Exercise data below:

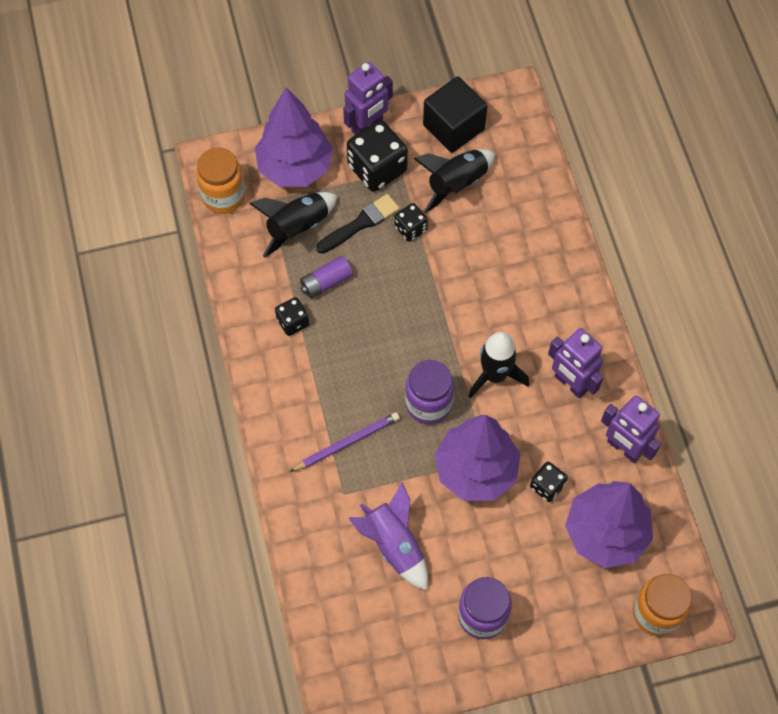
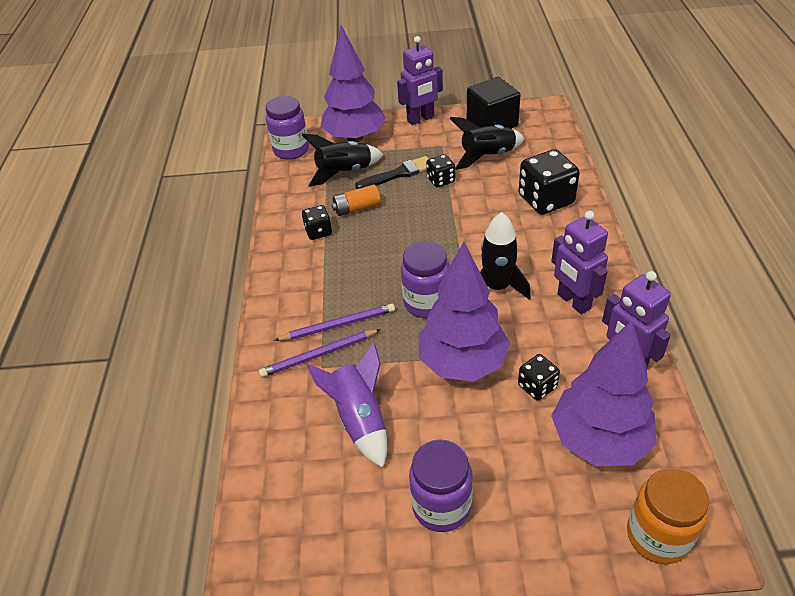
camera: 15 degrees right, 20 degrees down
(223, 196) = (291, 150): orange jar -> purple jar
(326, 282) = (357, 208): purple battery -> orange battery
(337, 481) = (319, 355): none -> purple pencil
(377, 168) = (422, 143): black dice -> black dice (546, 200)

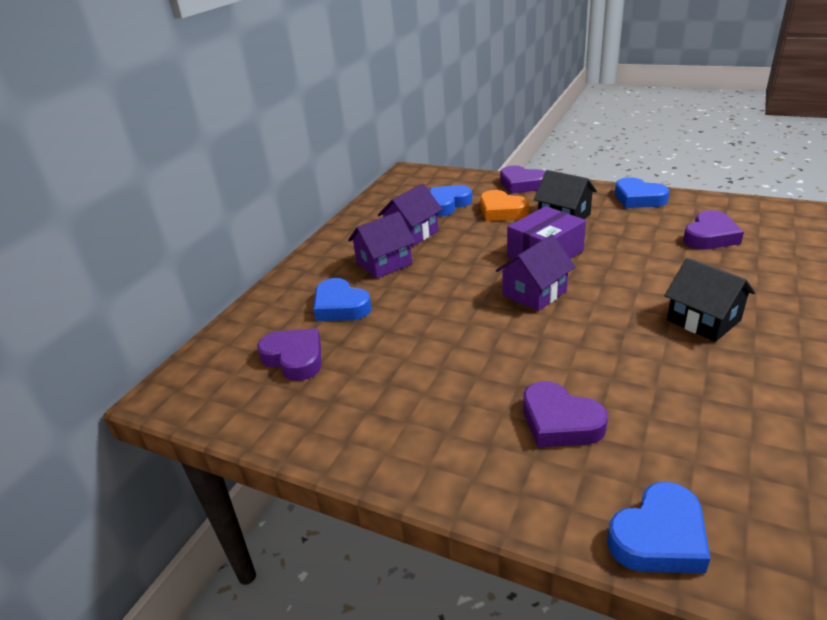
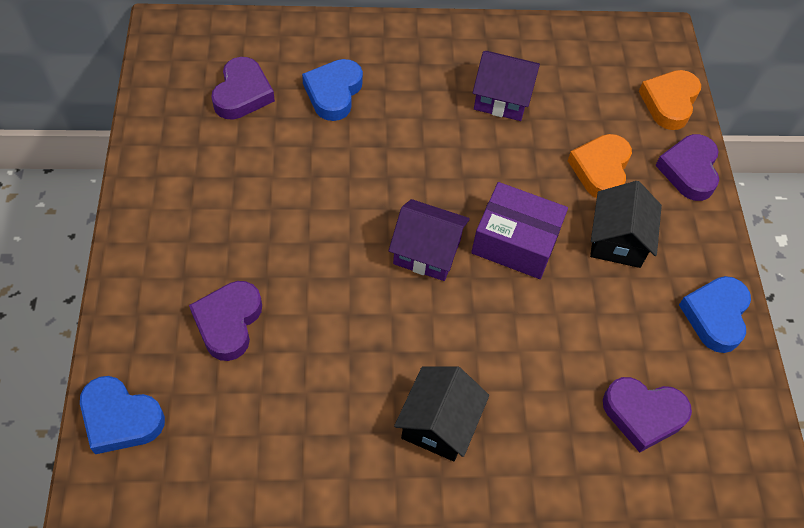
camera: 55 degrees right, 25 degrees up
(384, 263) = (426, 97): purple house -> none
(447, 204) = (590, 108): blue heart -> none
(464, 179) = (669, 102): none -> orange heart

End of Exercise data.

**Your task:** All the data above is to be transcribed exactly, with no pictures included.

**Result below:**
camera: 15 degrees right, 20 degrees down
(223, 196) = (291, 150): orange jar -> purple jar
(326, 282) = (357, 208): purple battery -> orange battery
(337, 481) = (319, 355): none -> purple pencil
(377, 168) = (422, 143): black dice -> black dice (546, 200)

camera: 55 degrees right, 25 degrees up
(384, 263) = (426, 97): purple house -> none
(447, 204) = (590, 108): blue heart -> none
(464, 179) = (669, 102): none -> orange heart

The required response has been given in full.